**DATA EXCERPT:**
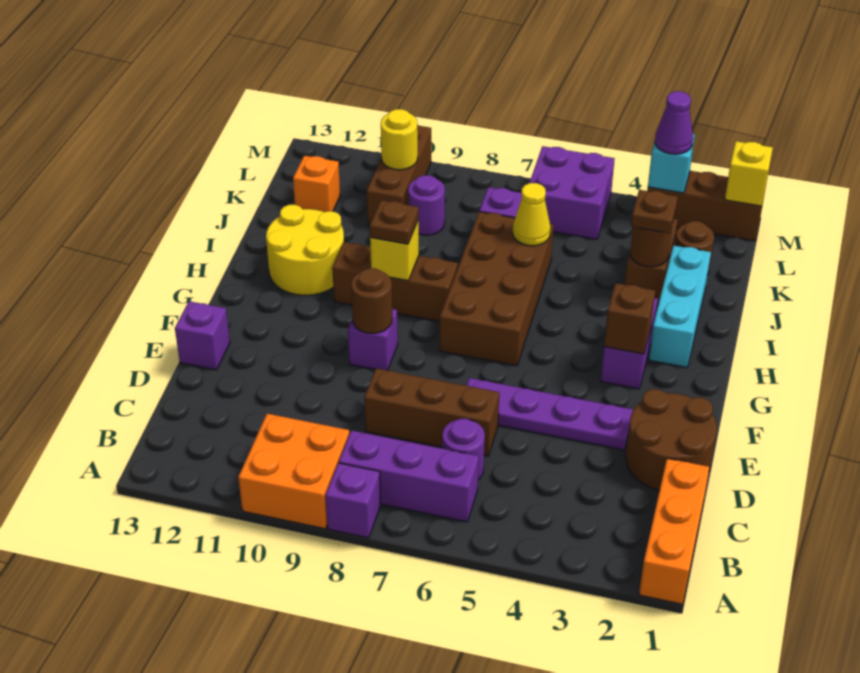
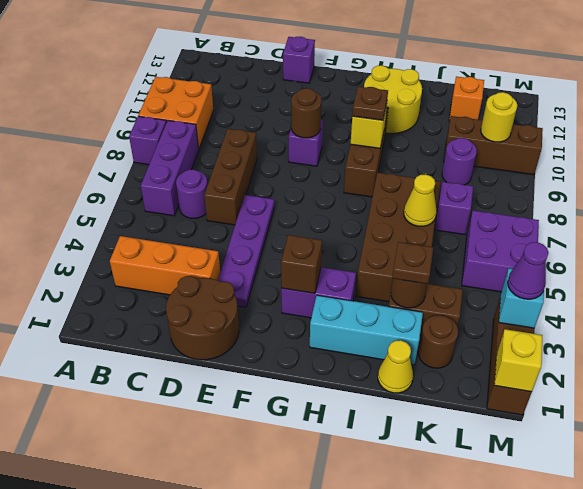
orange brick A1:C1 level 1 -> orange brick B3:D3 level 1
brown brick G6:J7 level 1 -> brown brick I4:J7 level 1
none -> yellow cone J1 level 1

**TASK INSTRUCTIONS:** Line for line, retype the material exactly, omitting any pictures.

**RESPONSE AREA:**
orange brick A1:C1 level 1 -> orange brick B3:D3 level 1
brown brick G6:J7 level 1 -> brown brick I4:J7 level 1
none -> yellow cone J1 level 1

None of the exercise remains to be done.